INSTRUCTIONS TO FOLLOW: This calls for a verbatim copy of all the data, with no images carried over.

SUPPLIED MATERIAL:
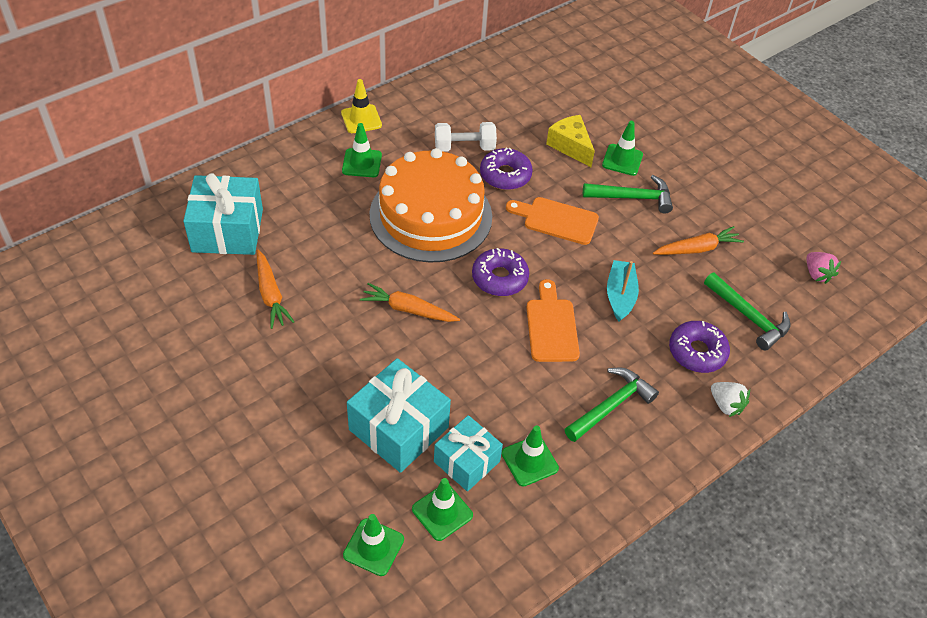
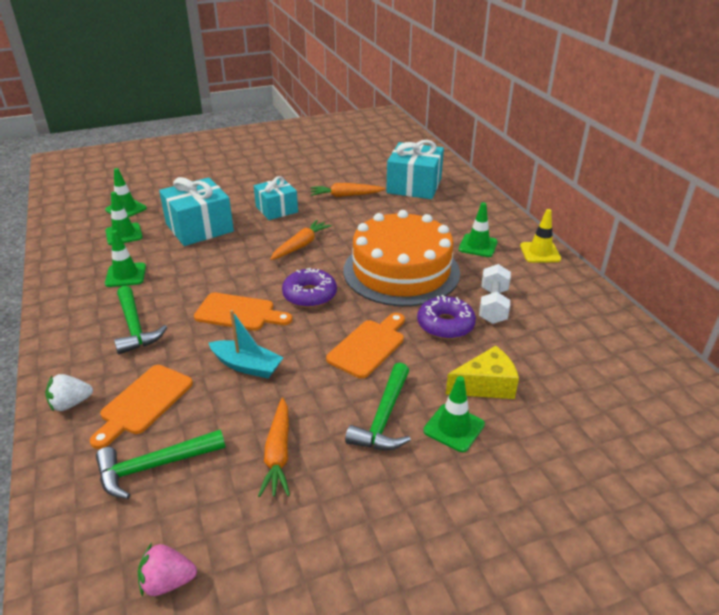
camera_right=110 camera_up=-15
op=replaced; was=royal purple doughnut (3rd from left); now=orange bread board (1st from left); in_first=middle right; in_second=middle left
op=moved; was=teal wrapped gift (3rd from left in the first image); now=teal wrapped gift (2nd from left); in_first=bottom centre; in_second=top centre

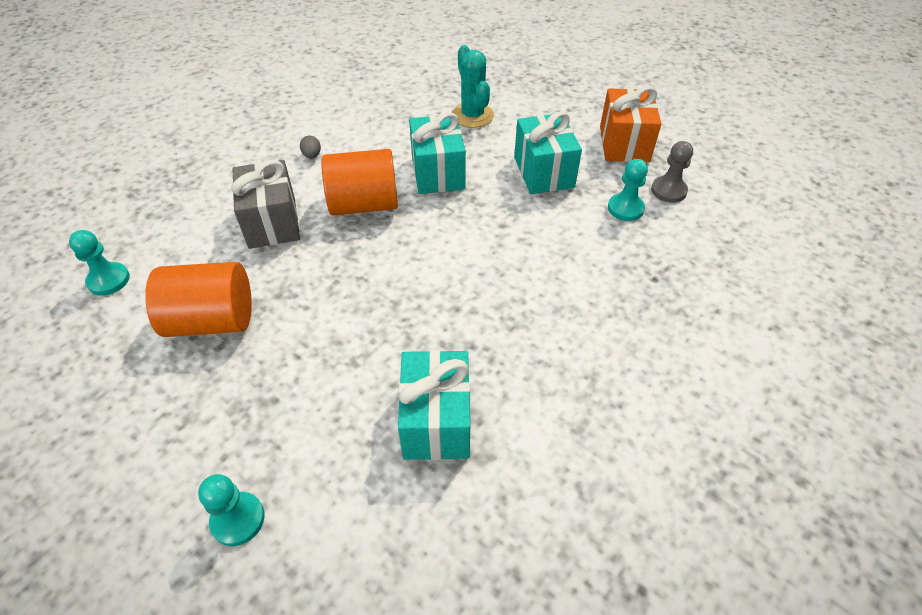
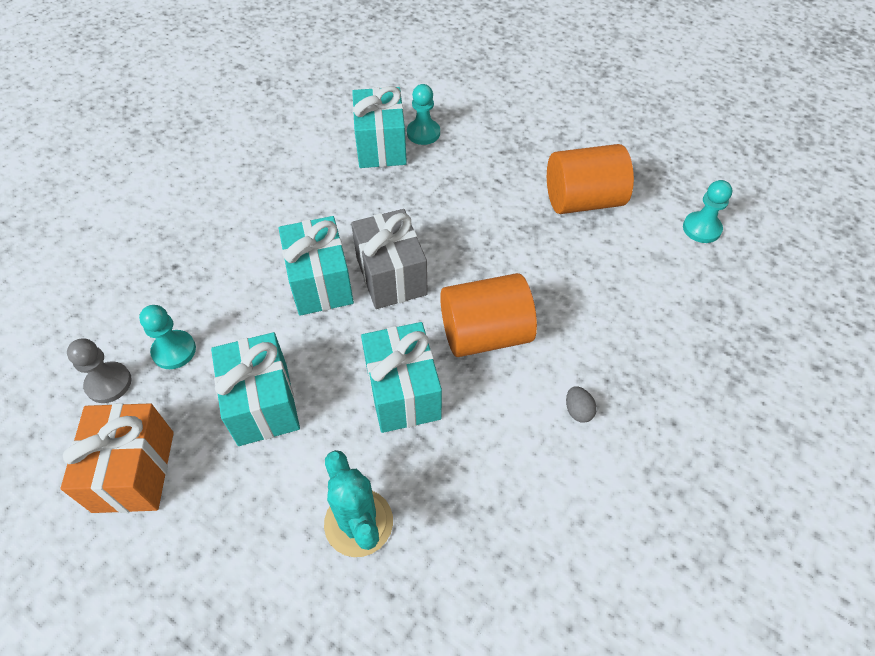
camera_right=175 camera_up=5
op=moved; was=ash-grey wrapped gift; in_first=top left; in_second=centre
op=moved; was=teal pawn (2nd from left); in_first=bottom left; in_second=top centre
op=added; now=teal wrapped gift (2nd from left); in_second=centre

ANSWER AREA:
camera_right=110 camera_up=-15
op=replaced; was=royal purple doughnut (3rd from left); now=orange bread board (1st from left); in_first=middle right; in_second=middle left
op=moved; was=teal wrapped gift (3rd from left in the first image); now=teal wrapped gift (2nd from left); in_first=bottom centre; in_second=top centre

camera_right=175 camera_up=5
op=moved; was=ash-grey wrapped gift; in_first=top left; in_second=centre
op=moved; was=teal pawn (2nd from left); in_first=bottom left; in_second=top centre
op=added; now=teal wrapped gift (2nd from left); in_second=centre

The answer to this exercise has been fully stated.